== Goal of the exercise ==
Report each line of the listing below that contains the word "pink". Case counts.

Dataset entries:
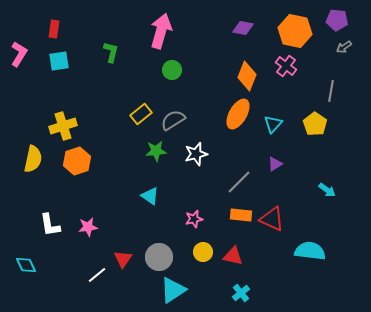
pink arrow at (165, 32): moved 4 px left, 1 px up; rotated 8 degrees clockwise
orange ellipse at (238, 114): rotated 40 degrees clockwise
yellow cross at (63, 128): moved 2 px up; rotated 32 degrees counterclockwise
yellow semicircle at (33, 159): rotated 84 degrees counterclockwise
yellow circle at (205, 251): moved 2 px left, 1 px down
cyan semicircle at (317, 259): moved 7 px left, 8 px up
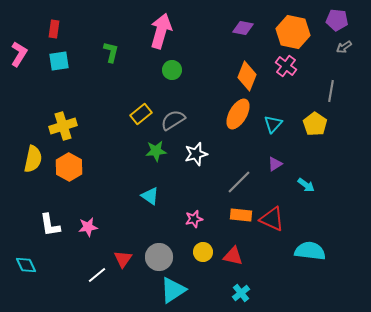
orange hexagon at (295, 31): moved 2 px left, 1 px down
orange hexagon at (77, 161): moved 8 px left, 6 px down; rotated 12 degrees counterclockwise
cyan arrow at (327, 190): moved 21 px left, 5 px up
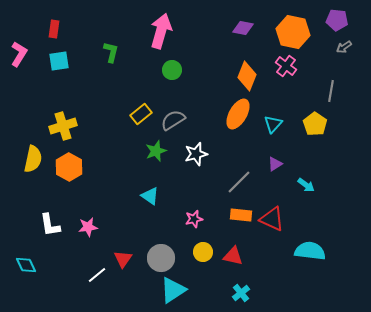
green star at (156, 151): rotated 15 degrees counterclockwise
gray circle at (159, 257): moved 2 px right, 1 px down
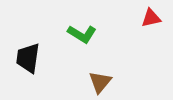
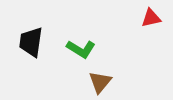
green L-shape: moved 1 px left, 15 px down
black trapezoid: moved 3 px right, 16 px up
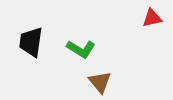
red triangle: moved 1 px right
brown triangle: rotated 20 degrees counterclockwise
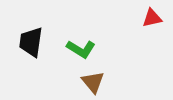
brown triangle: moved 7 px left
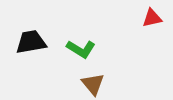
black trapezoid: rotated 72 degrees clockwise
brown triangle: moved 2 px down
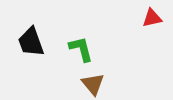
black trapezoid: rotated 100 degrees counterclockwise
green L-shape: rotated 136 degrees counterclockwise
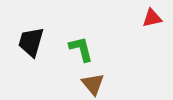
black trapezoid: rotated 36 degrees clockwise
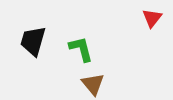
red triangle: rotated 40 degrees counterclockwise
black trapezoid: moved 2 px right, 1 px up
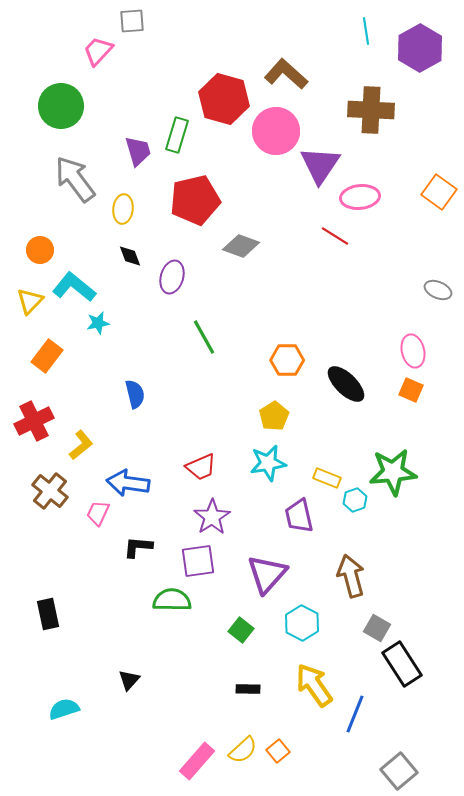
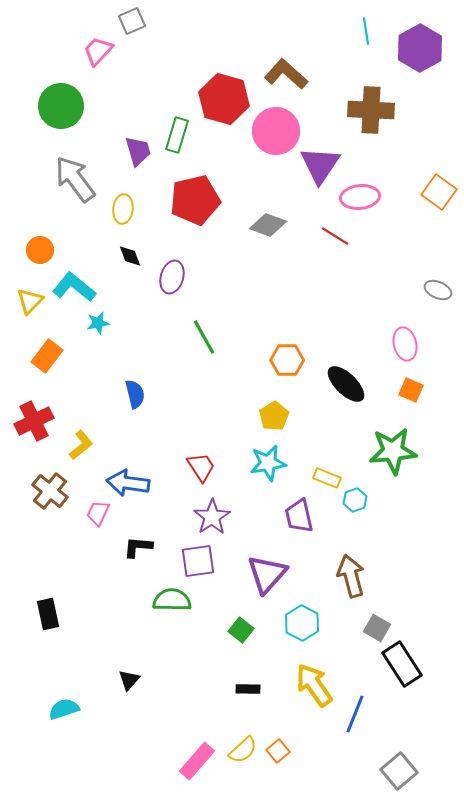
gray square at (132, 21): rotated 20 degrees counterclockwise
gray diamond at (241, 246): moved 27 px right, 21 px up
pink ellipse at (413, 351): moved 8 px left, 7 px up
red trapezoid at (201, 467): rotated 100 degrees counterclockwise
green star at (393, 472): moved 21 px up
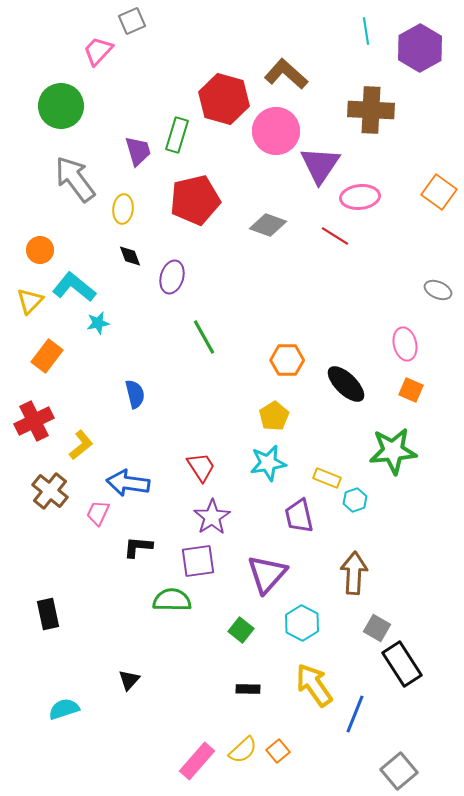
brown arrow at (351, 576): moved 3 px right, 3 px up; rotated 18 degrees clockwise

== Result of this task ==
pink arrow at (165, 32): moved 4 px left, 1 px up; rotated 8 degrees clockwise
pink ellipse at (413, 351): moved 8 px left, 7 px up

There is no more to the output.